== The task ==
The answer must be every line below that holds the word "green".

== Information provided ==

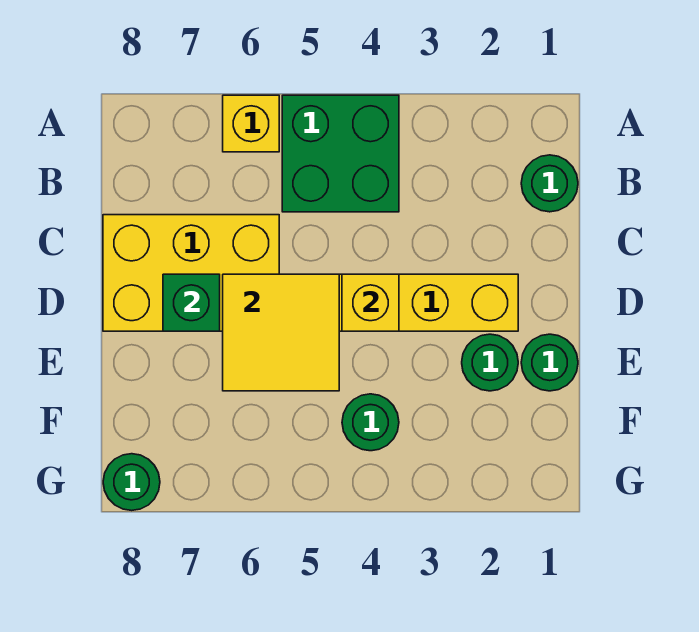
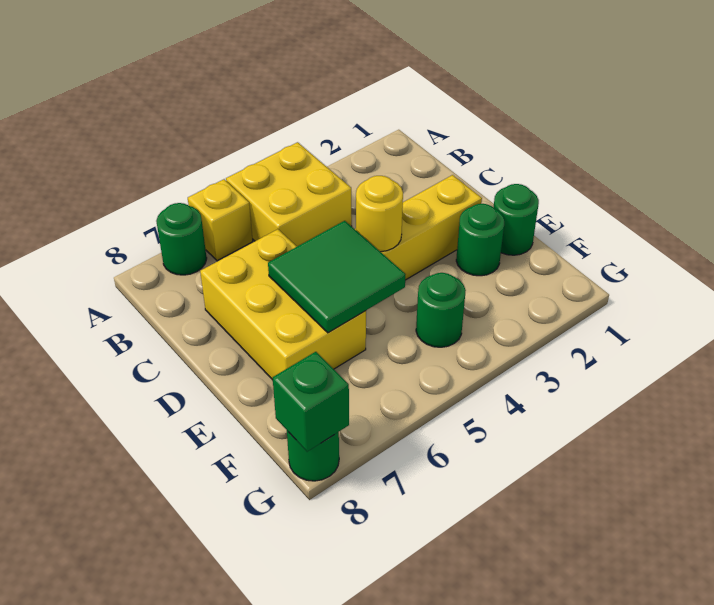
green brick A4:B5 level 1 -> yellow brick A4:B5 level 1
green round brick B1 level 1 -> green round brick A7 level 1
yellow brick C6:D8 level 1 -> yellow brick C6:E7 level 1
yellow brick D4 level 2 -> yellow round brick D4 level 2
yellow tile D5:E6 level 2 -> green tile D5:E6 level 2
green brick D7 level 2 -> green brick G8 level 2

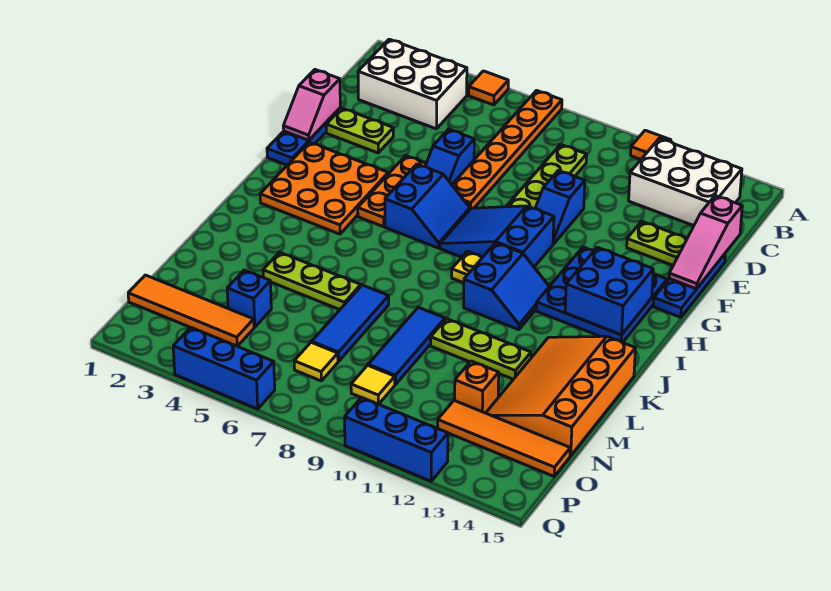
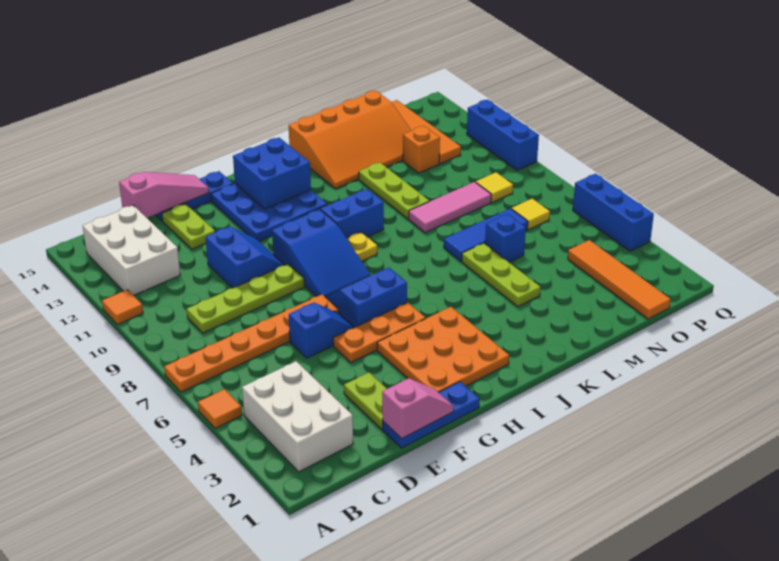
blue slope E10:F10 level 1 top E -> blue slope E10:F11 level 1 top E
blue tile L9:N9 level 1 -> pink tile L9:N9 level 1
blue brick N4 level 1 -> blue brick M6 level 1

== Response ==
green brick A4:B5 level 1 -> yellow brick A4:B5 level 1
green round brick B1 level 1 -> green round brick A7 level 1
yellow tile D5:E6 level 2 -> green tile D5:E6 level 2
green brick D7 level 2 -> green brick G8 level 2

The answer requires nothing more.